▶ Exercise brief: Search the records for the word "VBUS" and copy each line in which it appears.

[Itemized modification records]
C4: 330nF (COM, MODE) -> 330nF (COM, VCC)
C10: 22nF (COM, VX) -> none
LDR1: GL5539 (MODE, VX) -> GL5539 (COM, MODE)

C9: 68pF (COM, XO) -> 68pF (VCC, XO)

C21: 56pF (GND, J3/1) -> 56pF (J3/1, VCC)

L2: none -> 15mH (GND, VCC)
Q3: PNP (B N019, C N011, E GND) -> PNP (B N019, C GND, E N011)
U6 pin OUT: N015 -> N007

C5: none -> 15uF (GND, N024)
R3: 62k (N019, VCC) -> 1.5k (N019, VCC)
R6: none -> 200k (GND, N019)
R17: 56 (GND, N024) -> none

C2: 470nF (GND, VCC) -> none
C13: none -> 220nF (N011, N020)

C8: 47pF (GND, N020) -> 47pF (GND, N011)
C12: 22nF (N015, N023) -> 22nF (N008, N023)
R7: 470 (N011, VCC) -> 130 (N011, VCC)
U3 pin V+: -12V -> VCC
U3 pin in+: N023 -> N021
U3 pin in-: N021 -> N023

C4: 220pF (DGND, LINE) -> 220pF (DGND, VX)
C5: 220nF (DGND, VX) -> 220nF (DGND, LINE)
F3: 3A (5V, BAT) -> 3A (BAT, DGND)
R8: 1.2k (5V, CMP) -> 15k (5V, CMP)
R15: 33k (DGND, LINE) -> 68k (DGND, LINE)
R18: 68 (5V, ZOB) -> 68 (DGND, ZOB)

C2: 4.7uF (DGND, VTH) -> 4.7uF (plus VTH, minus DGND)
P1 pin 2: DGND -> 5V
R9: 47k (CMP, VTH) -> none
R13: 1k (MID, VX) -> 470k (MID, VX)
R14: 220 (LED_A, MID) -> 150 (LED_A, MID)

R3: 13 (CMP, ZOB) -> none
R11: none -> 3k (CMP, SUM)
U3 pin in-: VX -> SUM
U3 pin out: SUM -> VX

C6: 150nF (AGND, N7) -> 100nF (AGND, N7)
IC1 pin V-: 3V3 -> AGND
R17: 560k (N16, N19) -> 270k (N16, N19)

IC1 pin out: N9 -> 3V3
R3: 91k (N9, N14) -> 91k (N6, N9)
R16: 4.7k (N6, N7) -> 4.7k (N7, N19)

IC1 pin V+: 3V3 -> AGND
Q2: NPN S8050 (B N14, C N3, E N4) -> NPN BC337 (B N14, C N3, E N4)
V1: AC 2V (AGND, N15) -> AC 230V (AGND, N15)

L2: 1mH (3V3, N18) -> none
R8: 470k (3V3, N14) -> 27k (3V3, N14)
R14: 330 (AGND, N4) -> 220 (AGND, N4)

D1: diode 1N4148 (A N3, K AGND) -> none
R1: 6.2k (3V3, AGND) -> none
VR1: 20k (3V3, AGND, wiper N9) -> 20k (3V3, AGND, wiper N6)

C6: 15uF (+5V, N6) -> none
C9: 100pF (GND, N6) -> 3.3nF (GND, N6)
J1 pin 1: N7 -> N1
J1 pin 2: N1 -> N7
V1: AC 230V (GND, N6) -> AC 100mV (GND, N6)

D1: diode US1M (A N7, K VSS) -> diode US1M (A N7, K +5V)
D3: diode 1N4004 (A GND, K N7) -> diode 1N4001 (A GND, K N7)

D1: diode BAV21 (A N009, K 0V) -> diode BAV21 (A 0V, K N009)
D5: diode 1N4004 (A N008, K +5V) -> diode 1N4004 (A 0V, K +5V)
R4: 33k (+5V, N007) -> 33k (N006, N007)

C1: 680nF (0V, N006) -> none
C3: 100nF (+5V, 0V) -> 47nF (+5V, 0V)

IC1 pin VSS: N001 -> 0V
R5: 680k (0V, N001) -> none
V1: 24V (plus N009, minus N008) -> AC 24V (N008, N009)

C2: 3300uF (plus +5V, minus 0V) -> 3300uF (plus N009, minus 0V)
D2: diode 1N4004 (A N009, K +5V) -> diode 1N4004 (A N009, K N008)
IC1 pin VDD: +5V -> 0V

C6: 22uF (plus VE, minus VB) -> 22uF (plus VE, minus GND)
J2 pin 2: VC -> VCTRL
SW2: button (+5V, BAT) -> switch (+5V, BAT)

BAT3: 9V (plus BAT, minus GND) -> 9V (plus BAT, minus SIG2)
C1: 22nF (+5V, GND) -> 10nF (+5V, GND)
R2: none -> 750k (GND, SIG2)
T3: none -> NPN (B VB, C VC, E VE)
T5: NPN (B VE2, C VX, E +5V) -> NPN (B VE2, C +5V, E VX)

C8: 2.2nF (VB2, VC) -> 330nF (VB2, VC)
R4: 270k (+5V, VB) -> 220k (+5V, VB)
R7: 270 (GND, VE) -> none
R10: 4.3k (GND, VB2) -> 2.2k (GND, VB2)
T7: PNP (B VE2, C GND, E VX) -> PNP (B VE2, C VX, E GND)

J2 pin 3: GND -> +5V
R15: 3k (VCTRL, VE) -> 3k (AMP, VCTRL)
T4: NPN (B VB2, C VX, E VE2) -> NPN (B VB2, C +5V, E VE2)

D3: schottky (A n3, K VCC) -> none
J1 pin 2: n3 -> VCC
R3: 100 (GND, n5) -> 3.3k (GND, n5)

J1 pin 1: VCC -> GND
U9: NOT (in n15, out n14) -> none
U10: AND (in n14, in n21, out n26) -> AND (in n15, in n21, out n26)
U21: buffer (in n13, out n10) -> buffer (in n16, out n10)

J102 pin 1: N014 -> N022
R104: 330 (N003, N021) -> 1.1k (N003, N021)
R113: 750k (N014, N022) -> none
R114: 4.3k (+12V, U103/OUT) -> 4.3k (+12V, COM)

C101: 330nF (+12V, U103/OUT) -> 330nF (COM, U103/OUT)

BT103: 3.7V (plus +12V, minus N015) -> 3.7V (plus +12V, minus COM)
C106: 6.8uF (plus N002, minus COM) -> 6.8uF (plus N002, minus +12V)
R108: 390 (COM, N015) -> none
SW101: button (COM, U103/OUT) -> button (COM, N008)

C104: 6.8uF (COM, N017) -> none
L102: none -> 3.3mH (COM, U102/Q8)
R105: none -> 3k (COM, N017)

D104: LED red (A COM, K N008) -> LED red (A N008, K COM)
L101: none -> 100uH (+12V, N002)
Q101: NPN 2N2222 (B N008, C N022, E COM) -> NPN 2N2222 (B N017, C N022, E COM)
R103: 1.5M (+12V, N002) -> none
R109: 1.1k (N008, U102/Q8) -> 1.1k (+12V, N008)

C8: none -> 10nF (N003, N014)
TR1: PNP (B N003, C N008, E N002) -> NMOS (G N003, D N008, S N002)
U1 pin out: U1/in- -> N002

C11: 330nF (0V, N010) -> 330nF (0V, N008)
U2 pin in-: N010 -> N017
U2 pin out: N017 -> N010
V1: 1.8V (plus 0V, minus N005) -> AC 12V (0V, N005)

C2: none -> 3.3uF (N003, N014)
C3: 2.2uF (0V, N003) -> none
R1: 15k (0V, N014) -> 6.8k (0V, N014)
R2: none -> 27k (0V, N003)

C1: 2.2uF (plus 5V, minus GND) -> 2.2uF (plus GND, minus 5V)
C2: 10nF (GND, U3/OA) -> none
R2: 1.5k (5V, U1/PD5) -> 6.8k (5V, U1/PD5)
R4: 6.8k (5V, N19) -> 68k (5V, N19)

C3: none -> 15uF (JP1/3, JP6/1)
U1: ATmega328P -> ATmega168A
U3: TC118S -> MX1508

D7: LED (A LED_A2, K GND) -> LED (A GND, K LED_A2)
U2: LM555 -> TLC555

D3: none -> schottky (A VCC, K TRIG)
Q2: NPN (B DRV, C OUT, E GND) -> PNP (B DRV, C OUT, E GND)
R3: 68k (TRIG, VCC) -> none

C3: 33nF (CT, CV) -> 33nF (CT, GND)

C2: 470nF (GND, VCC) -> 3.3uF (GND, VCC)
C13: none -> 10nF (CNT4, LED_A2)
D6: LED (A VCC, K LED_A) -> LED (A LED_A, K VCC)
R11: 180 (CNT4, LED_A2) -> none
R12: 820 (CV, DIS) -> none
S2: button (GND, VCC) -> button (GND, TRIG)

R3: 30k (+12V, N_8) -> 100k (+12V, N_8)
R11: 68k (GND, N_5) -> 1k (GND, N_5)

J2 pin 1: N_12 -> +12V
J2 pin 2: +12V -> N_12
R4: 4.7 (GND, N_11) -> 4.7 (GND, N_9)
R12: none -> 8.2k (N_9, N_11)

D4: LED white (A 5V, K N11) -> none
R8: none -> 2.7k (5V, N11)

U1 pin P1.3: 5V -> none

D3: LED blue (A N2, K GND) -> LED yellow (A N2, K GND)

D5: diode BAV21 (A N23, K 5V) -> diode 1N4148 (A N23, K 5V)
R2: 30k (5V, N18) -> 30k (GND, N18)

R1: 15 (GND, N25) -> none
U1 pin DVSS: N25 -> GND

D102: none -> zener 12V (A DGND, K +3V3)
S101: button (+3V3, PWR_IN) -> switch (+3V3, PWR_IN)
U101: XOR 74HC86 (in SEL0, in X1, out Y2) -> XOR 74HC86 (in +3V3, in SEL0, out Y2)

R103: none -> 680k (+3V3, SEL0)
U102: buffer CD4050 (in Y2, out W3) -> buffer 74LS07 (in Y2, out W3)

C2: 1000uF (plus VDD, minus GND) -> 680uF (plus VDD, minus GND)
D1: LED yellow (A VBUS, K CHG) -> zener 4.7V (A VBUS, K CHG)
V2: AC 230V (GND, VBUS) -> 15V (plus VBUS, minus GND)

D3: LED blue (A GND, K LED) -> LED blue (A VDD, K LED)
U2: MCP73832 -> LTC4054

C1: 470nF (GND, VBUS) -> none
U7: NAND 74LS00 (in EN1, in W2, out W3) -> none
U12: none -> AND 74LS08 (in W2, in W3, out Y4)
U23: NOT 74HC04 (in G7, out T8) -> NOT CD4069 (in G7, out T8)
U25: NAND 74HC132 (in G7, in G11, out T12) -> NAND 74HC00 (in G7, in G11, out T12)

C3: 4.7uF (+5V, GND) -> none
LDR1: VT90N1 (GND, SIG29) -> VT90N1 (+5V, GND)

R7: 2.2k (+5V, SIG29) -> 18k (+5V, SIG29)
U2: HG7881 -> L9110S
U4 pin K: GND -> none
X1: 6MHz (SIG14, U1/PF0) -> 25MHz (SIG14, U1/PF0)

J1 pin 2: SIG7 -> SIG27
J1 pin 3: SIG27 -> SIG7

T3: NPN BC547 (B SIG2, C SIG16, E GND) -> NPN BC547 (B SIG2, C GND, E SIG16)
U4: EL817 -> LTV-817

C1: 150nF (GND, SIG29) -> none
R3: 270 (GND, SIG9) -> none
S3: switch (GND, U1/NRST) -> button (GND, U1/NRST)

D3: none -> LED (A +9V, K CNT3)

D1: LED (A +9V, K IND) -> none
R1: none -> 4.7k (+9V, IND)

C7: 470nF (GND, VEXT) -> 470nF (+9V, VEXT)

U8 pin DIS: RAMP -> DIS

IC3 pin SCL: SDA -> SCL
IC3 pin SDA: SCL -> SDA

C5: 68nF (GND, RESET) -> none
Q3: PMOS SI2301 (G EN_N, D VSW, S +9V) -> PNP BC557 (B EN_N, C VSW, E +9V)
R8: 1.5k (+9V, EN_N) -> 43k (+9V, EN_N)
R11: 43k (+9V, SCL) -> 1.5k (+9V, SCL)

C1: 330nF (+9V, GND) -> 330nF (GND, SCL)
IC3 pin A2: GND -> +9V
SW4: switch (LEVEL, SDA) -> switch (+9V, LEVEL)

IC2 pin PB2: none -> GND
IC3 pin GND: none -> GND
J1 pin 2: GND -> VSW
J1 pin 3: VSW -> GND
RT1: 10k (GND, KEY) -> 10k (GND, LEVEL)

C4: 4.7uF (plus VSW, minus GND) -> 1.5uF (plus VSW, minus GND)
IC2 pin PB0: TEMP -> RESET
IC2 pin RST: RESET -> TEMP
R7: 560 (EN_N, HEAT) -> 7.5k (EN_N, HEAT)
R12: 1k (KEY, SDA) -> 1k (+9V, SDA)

▶ Completed exercise:
D1: LED yellow (A VBUS, K CHG) -> zener 4.7V (A VBUS, K CHG)
V2: AC 230V (GND, VBUS) -> 15V (plus VBUS, minus GND)
C1: 470nF (GND, VBUS) -> none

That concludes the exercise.